**RAW DATA**.
--- START ---

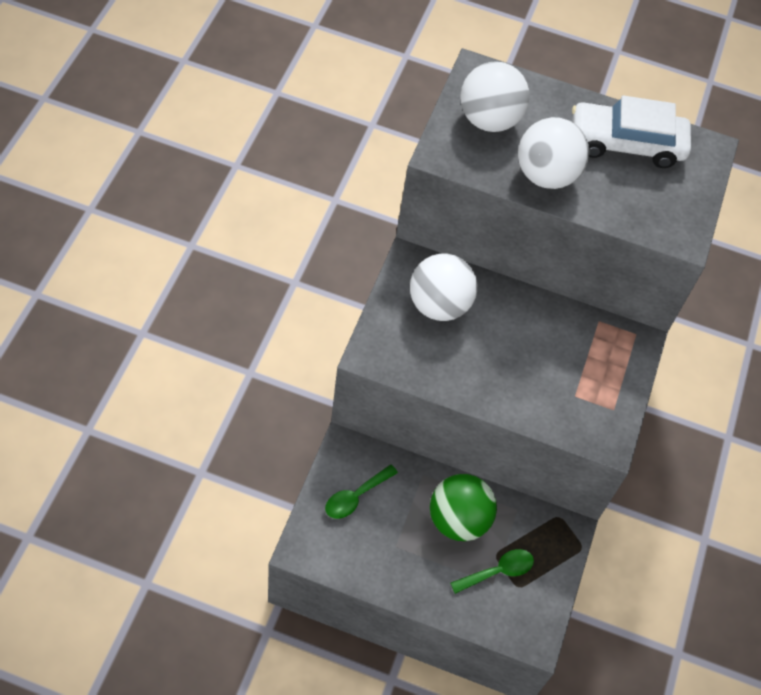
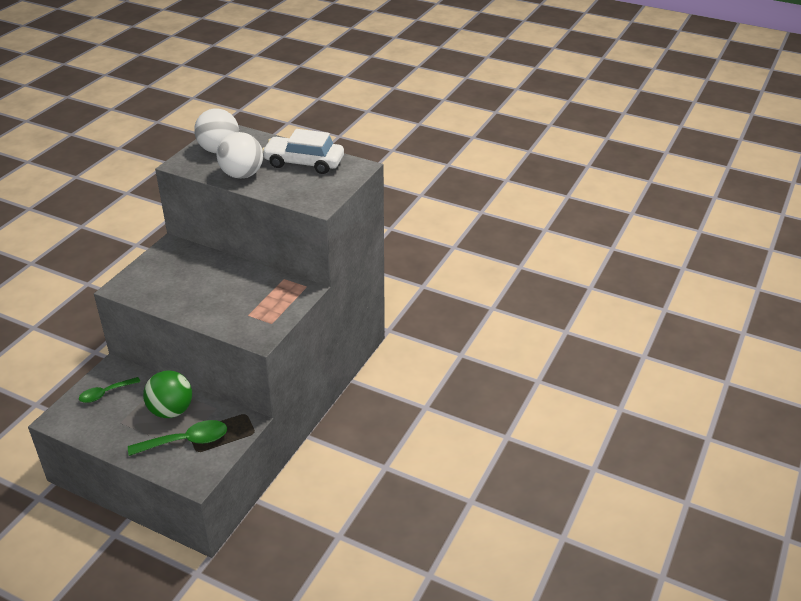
camera: 15 degrees right, 20 degrees down
(439, 305) = (177, 266): white ball -> none
(497, 571) = (186, 441): green spoon -> green spoon, size x1.52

--- END ---

**TRY IT**. Return all the material exactly, pictures excluded.

**OUTPUT OF THE EXERCISE**.
camera: 15 degrees right, 20 degrees down
(439, 305) = (177, 266): white ball -> none
(497, 571) = (186, 441): green spoon -> green spoon, size x1.52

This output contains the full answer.